With both ends included, repeat exactly the lines of the entries below from the one containing "change=new; new=cylindre (violet);" down to the one containing "change=shifted; old=réveil (violet);", and no others.

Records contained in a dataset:
┌──

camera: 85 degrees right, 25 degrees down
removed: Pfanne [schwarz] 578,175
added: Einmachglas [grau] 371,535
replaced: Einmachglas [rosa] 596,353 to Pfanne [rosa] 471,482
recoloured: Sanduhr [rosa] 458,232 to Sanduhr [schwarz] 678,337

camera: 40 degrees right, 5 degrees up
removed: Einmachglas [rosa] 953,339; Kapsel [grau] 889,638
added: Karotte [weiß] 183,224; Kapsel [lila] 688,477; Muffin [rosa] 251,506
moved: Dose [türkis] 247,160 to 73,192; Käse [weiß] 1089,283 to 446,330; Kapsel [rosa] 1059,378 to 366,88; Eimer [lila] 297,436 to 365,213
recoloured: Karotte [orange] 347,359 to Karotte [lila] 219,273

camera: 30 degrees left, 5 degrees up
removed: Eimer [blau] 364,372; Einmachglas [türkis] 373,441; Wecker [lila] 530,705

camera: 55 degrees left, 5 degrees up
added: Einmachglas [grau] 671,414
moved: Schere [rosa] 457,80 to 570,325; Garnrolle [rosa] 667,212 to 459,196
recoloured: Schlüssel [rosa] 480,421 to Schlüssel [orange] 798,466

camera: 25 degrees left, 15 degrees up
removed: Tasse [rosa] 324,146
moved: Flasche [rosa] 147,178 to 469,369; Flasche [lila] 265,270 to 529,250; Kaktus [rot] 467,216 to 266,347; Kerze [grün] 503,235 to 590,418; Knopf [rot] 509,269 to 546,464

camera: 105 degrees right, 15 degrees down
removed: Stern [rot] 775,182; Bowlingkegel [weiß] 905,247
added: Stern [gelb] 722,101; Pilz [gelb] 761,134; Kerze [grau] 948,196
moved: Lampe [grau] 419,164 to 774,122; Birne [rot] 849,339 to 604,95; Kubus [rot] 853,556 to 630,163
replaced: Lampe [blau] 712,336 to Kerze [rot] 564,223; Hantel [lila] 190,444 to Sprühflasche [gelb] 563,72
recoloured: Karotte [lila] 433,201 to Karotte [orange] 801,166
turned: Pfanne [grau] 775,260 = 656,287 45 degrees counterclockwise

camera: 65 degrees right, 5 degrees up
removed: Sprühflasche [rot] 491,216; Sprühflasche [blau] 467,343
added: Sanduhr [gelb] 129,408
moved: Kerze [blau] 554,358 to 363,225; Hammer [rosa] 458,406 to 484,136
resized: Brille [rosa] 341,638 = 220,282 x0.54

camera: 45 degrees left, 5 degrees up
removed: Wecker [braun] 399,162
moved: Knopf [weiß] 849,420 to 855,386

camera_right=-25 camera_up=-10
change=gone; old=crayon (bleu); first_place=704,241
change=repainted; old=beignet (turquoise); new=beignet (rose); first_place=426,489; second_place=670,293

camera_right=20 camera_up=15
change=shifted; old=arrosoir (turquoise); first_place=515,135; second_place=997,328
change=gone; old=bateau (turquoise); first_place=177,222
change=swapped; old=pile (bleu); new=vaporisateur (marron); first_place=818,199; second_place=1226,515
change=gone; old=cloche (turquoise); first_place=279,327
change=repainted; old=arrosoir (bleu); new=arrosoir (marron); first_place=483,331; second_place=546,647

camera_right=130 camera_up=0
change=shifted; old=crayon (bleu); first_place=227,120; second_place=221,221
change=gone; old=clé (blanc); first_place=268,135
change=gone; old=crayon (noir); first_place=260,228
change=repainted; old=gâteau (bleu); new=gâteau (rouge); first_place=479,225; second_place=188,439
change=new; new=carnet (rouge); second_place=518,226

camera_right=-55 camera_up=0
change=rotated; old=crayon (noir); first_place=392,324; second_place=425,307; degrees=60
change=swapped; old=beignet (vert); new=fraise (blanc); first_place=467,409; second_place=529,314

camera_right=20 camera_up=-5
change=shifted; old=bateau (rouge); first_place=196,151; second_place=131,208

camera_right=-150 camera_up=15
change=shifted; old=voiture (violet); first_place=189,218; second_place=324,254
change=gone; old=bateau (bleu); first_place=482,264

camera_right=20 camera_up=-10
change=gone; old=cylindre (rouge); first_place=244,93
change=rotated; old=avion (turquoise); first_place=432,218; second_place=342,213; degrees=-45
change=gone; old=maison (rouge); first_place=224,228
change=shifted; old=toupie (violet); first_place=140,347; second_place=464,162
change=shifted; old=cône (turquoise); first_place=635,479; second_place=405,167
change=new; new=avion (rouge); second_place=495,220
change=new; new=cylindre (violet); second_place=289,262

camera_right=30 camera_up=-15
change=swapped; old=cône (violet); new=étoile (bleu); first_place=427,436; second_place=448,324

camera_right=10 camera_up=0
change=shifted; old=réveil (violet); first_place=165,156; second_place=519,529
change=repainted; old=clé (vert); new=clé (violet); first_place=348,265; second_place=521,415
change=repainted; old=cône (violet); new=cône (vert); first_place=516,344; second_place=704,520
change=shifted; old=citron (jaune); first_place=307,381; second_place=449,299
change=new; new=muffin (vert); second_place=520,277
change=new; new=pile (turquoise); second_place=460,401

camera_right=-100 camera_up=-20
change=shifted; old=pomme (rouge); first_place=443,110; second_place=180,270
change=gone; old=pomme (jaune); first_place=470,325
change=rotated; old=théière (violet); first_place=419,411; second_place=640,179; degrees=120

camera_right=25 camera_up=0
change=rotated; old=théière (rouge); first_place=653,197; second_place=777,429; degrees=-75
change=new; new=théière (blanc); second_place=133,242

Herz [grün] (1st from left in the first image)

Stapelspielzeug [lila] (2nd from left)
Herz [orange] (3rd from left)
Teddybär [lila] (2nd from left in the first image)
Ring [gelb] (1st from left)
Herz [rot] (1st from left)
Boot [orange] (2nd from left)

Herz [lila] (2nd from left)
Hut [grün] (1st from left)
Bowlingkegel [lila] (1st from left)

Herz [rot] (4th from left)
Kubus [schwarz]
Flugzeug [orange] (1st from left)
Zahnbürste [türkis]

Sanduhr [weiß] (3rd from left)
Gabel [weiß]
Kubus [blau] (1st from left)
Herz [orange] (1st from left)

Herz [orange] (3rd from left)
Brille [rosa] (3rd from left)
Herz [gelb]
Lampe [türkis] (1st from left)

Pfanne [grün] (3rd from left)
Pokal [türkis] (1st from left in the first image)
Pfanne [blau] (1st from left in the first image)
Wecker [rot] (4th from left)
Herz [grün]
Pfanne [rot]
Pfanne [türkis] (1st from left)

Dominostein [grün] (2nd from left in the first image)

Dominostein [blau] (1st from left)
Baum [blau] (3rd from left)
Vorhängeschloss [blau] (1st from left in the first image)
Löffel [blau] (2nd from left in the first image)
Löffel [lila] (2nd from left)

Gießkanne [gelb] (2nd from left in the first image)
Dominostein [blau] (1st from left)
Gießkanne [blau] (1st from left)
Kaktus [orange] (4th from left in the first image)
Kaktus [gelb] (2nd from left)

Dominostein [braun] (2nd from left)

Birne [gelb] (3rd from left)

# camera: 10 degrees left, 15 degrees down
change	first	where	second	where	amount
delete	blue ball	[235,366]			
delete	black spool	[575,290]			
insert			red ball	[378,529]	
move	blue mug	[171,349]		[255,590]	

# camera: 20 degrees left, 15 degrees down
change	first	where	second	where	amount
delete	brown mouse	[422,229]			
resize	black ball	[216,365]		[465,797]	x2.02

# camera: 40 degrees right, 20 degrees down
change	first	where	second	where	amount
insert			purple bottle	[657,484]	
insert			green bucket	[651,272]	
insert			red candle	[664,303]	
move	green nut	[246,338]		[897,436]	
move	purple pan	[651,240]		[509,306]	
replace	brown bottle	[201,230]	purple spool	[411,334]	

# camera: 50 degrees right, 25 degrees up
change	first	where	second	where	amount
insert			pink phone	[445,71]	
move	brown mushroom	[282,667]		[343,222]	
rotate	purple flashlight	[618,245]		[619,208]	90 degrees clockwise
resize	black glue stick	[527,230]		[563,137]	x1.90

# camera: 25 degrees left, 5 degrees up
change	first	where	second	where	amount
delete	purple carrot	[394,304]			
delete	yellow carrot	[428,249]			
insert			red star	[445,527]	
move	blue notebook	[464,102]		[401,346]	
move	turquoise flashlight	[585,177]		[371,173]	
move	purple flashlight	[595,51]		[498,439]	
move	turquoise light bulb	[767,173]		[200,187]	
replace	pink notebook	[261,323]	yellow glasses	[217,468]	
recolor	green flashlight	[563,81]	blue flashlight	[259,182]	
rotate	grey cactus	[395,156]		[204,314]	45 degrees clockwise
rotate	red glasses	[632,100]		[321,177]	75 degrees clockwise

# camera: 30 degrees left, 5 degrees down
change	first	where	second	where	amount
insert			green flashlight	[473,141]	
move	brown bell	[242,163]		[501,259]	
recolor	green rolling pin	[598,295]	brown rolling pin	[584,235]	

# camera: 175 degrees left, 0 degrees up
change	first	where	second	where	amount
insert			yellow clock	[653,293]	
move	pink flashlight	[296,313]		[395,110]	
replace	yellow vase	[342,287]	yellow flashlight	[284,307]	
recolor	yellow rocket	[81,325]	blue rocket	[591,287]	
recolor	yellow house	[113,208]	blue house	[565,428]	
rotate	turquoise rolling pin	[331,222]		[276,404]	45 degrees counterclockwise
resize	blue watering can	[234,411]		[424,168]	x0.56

└──

SOLVED PROBLEM →
change=new; new=cylindre (violet); second_place=289,262

camera_right=30 camera_up=-15
change=swapped; old=cône (violet); new=étoile (bleu); first_place=427,436; second_place=448,324

camera_right=10 camera_up=0
change=shifted; old=réveil (violet); first_place=165,156; second_place=519,529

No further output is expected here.